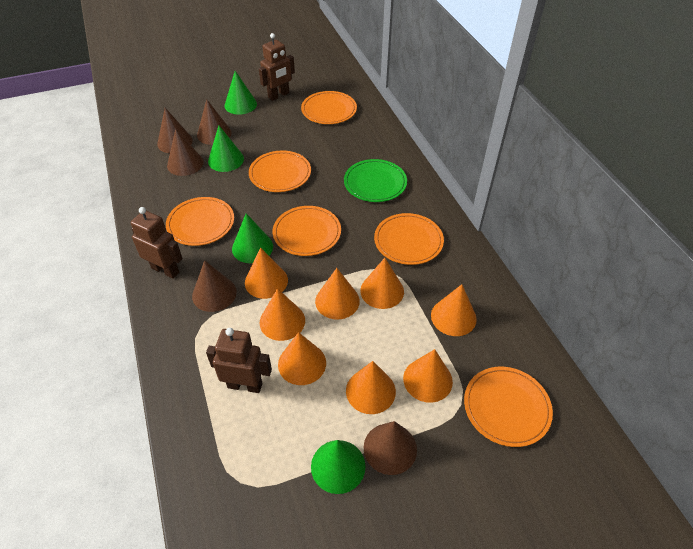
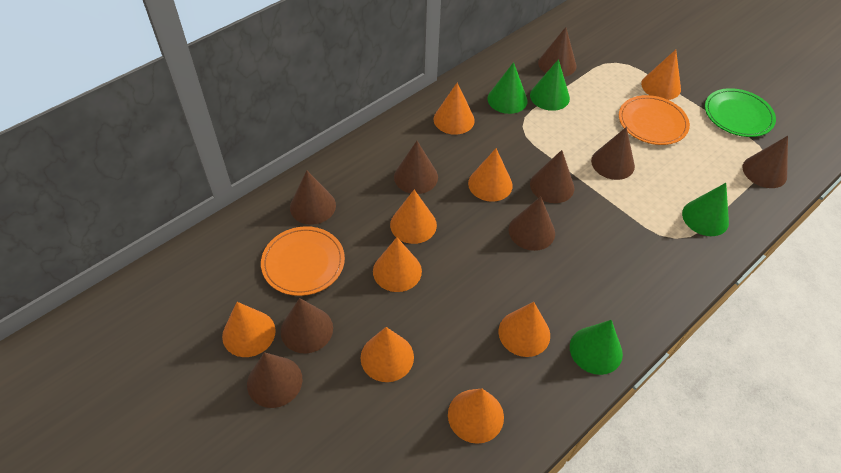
brown cone: 5 -> 9
brown robot: 3 -> 0
orange cone: 8 -> 9
orange plate: 6 -> 2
——
WHAT YOU SHOULD DO = Go through the listing and restate each line word for word, leaving out the pictures.

REPLY =
brown cone: 5 -> 9
brown robot: 3 -> 0
orange cone: 8 -> 9
orange plate: 6 -> 2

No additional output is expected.